■ Activity
Omit the images, then output each of the records below exactly.

____

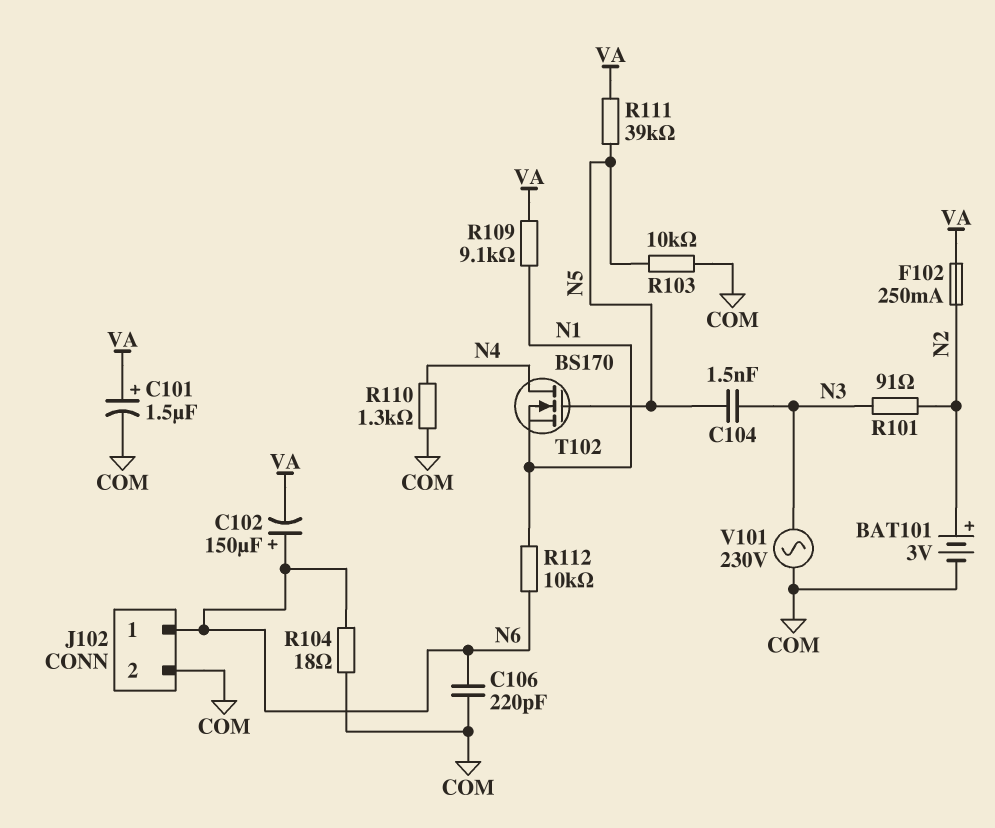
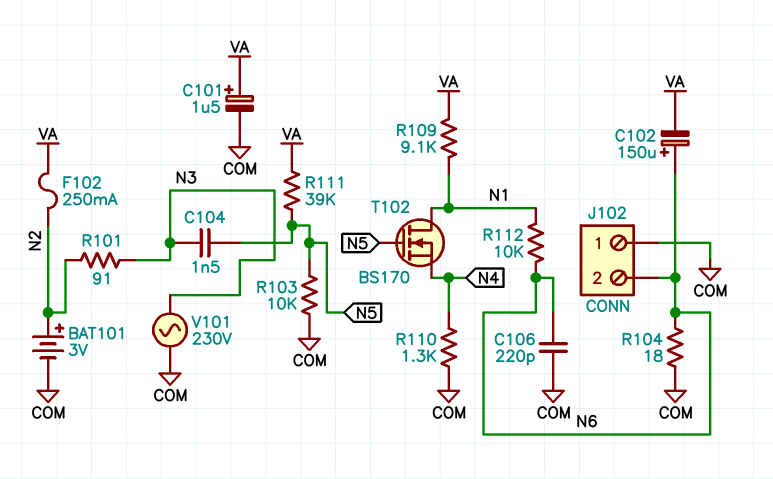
J102 pin 1: N6 -> COM
J102 pin 2: COM -> N6
T102: NMOS BS170 (G N5, D N4, S N1) -> NMOS BS170 (G N5, D N1, S N4)

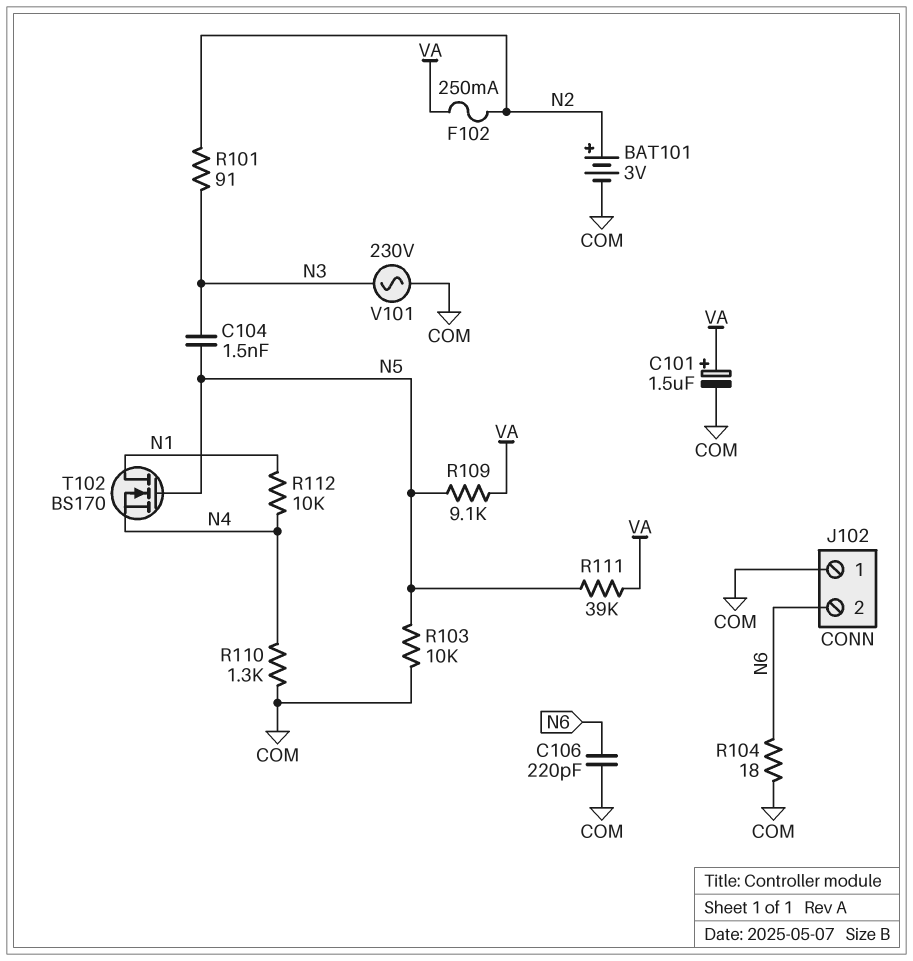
C102: 150uF (plus N6, minus VA) -> none
R109: 9.1k (N1, VA) -> 9.1k (N5, VA)
R112: 10k (N1, N6) -> 10k (N1, N4)

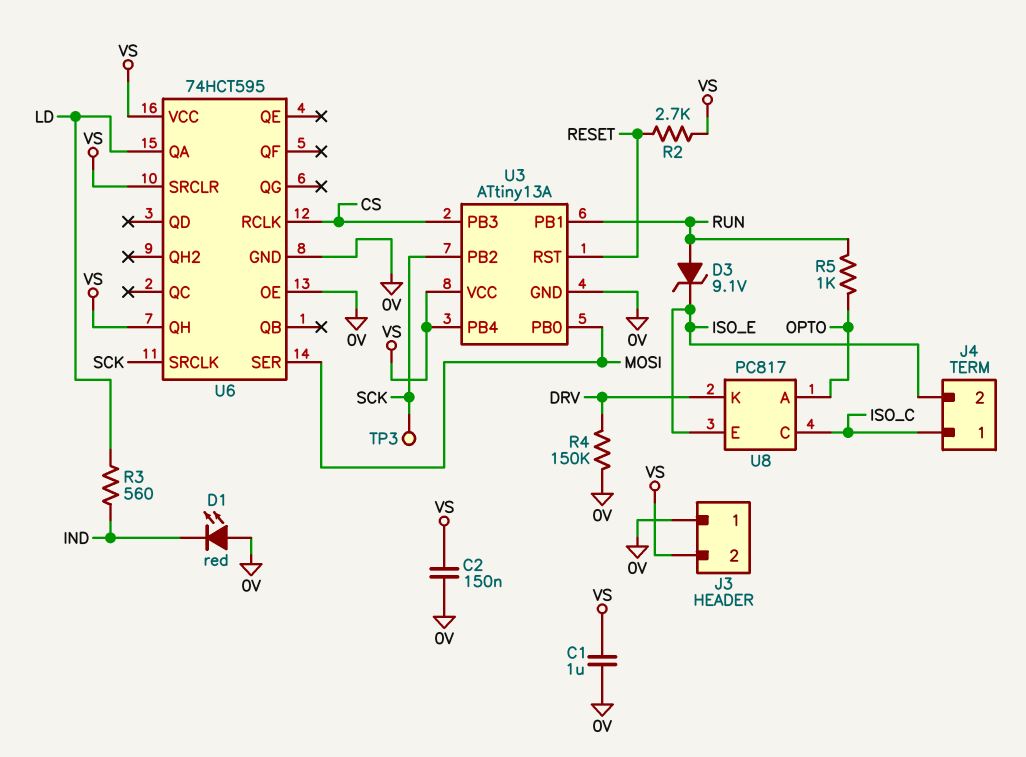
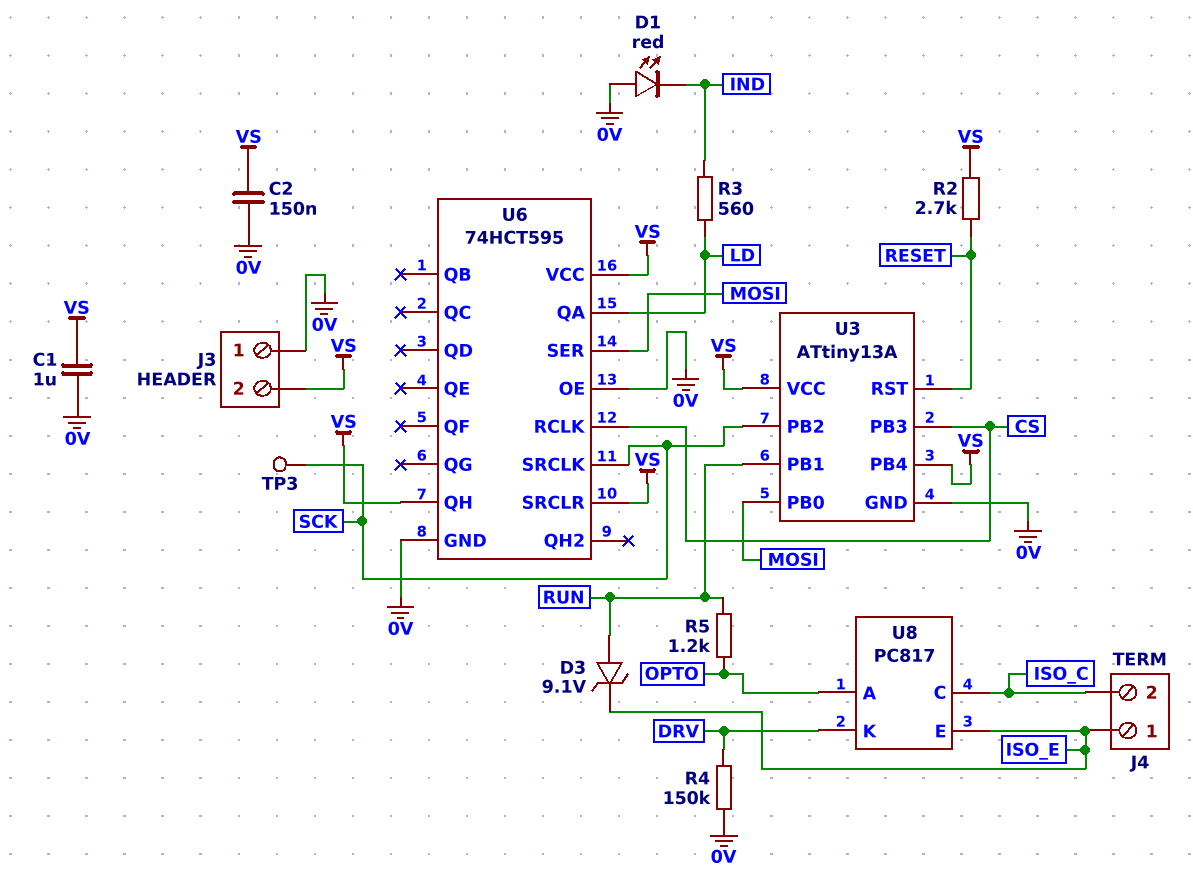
J4 pin 1: ISO_C -> ISO_E
J4 pin 2: ISO_E -> ISO_C
R5: 1k (OPTO, RUN) -> 1.2k (OPTO, RUN)

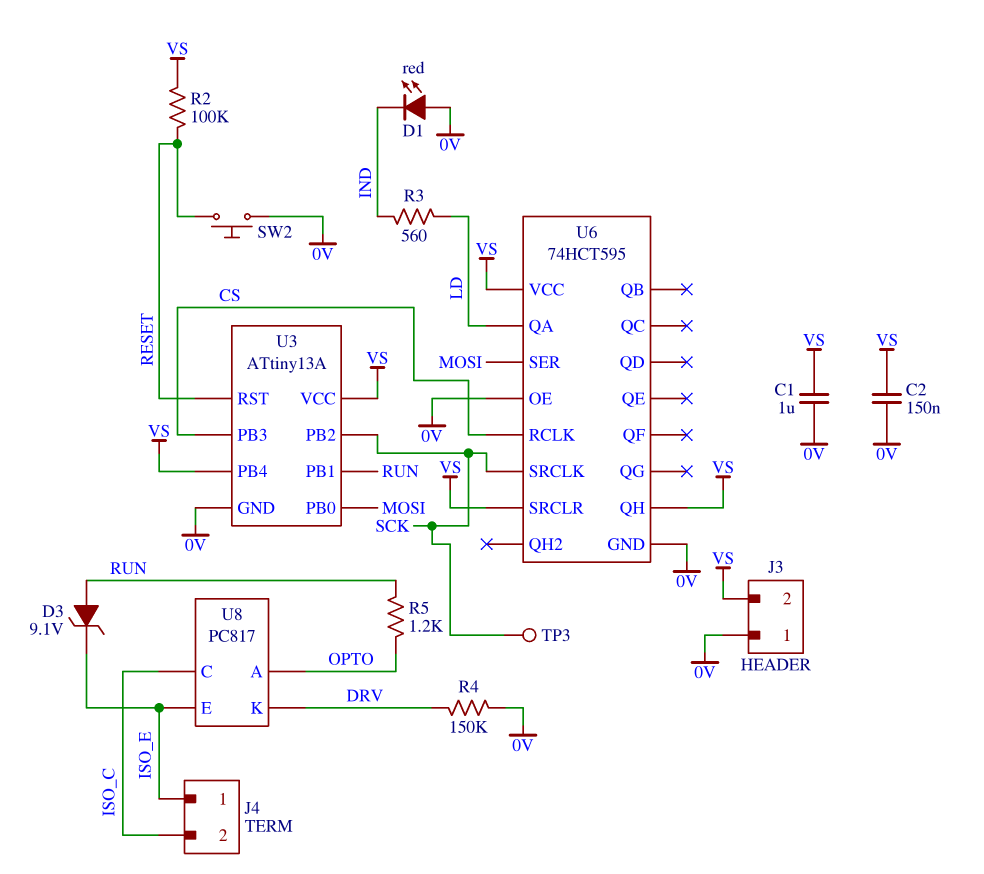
R2: 2.7k (RESET, VS) -> 100k (RESET, VS)
SW2: none -> button (0V, RESET)

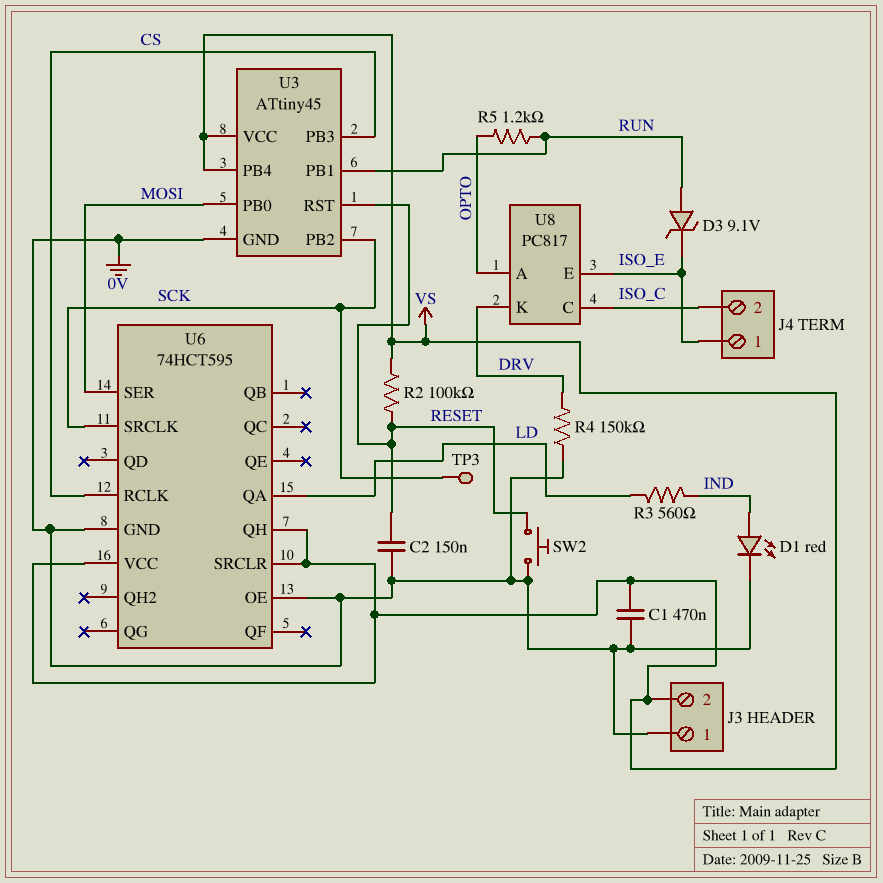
C1: 1uF (0V, VS) -> 470nF (0V, VS)
C2: 150nF (0V, VS) -> 150nF (0V, RESET)
D1: LED red (A 0V, K IND) -> LED red (A IND, K 0V)
U3: ATtiny13A -> ATtiny45

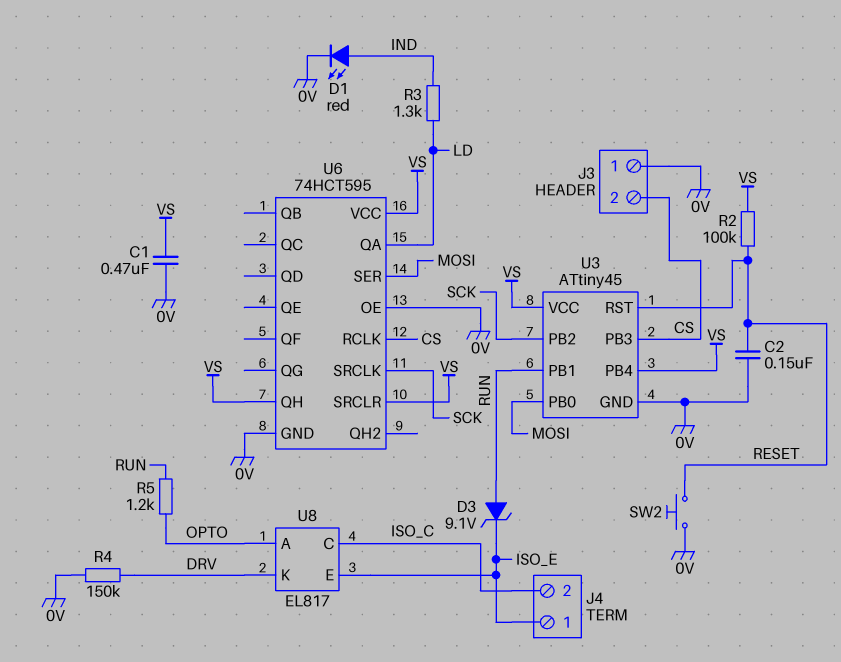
J3 pin 2: VS -> CS
R3: 560 (IND, LD) -> 1.3k (IND, LD)
TP3: test point (SCK) -> none
U8: PC817 -> EL817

____

■ Expected answer
J102 pin 1: N6 -> COM
J102 pin 2: COM -> N6
T102: NMOS BS170 (G N5, D N4, S N1) -> NMOS BS170 (G N5, D N1, S N4)

C102: 150uF (plus N6, minus VA) -> none
R109: 9.1k (N1, VA) -> 9.1k (N5, VA)
R112: 10k (N1, N6) -> 10k (N1, N4)

J4 pin 1: ISO_C -> ISO_E
J4 pin 2: ISO_E -> ISO_C
R5: 1k (OPTO, RUN) -> 1.2k (OPTO, RUN)

R2: 2.7k (RESET, VS) -> 100k (RESET, VS)
SW2: none -> button (0V, RESET)

C1: 1uF (0V, VS) -> 470nF (0V, VS)
C2: 150nF (0V, VS) -> 150nF (0V, RESET)
D1: LED red (A 0V, K IND) -> LED red (A IND, K 0V)
U3: ATtiny13A -> ATtiny45

J3 pin 2: VS -> CS
R3: 560 (IND, LD) -> 1.3k (IND, LD)
TP3: test point (SCK) -> none
U8: PC817 -> EL817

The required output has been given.